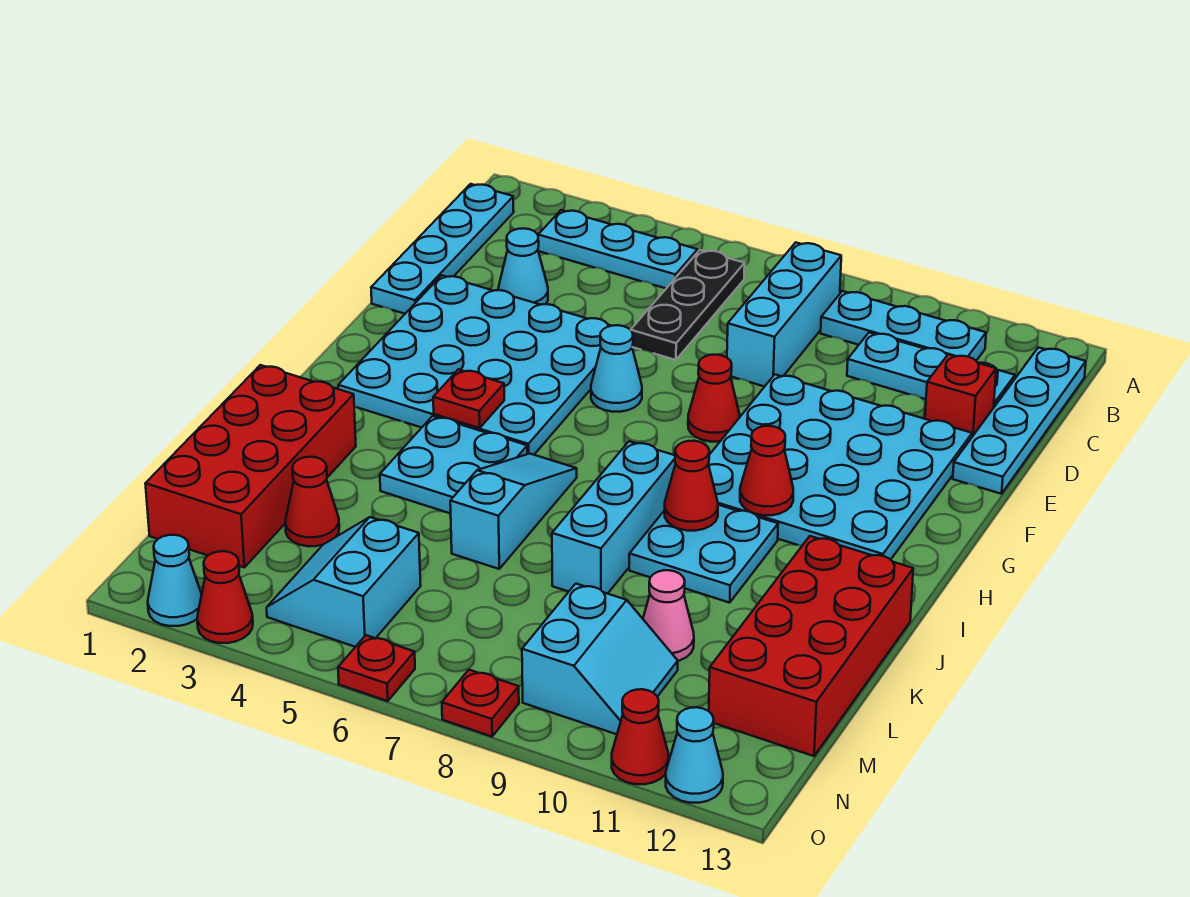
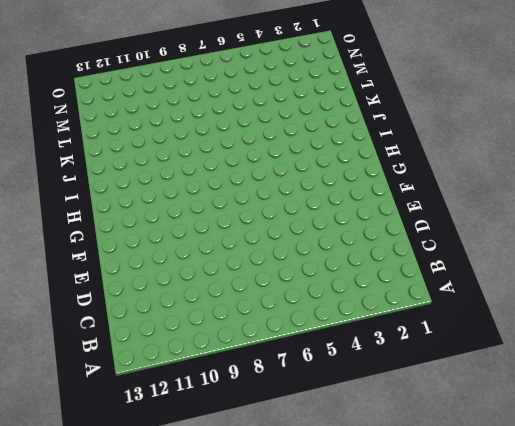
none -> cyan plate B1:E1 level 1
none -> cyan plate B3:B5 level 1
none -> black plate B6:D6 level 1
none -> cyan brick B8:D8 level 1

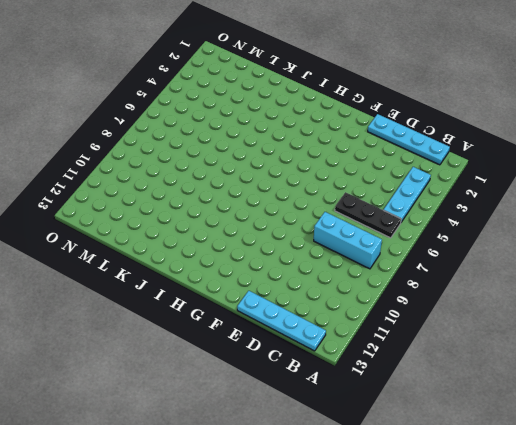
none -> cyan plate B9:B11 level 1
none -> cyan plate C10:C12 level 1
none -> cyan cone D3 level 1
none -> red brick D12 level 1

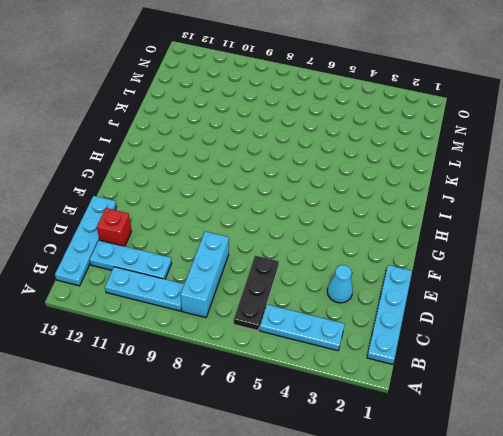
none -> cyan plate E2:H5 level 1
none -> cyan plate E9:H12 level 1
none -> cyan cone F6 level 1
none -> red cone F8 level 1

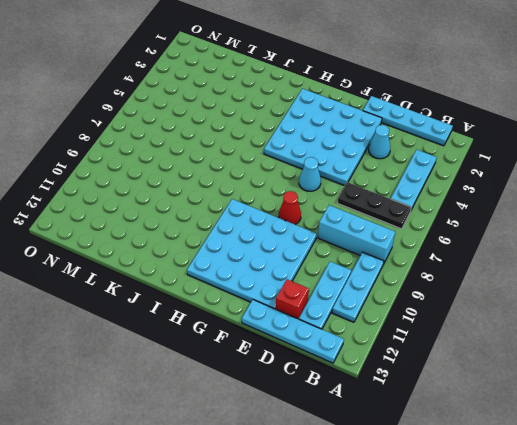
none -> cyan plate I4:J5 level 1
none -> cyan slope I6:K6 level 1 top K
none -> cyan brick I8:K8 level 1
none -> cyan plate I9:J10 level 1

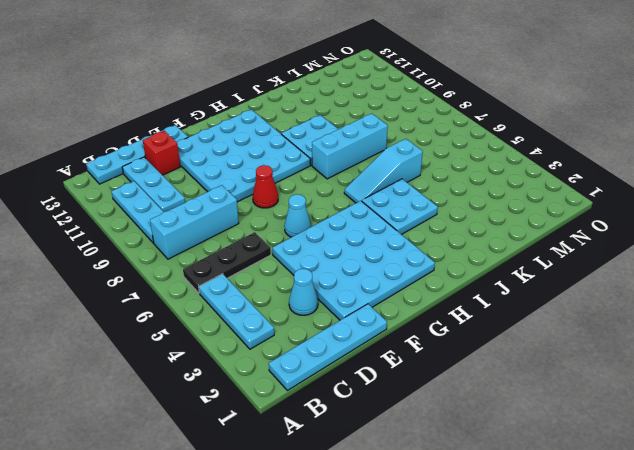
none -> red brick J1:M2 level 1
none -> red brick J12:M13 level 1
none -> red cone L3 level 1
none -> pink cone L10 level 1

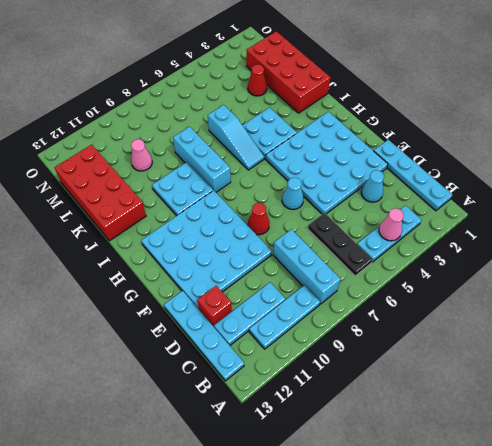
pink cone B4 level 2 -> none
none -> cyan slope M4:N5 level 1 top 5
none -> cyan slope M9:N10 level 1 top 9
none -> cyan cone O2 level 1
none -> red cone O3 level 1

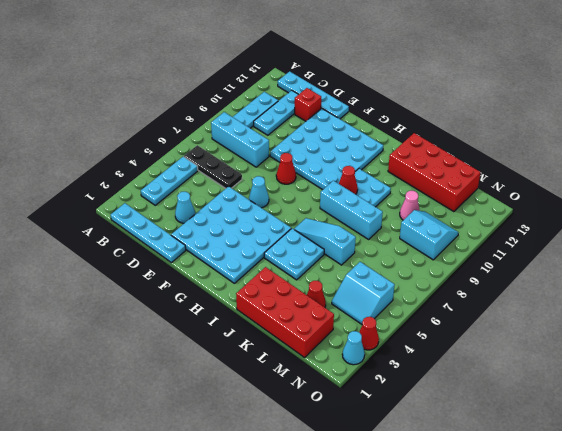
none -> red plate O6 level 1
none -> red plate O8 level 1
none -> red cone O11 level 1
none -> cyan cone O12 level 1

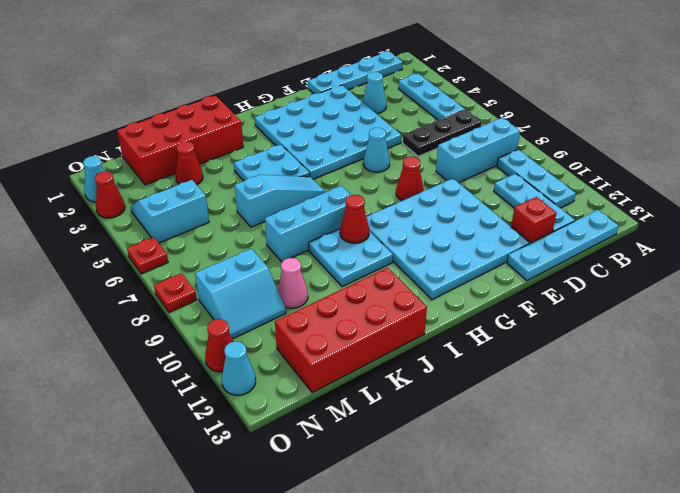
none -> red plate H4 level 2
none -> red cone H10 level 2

■ ■ ■ ■

■ **HOW TO COMPLETE THIS TASK**: The lines from the one containing "none -> cyan slope I6:K6 level 1 top K" to the final line of the material, both ends included, should be retyped exactly and alone, with no pictures.

■ **RESULT**:
none -> cyan slope I6:K6 level 1 top K
none -> cyan brick I8:K8 level 1
none -> cyan plate I9:J10 level 1

none -> red brick J1:M2 level 1
none -> red brick J12:M13 level 1
none -> red cone L3 level 1
none -> pink cone L10 level 1

pink cone B4 level 2 -> none
none -> cyan slope M4:N5 level 1 top 5
none -> cyan slope M9:N10 level 1 top 9
none -> cyan cone O2 level 1
none -> red cone O3 level 1

none -> red plate O6 level 1
none -> red plate O8 level 1
none -> red cone O11 level 1
none -> cyan cone O12 level 1

none -> red plate H4 level 2
none -> red cone H10 level 2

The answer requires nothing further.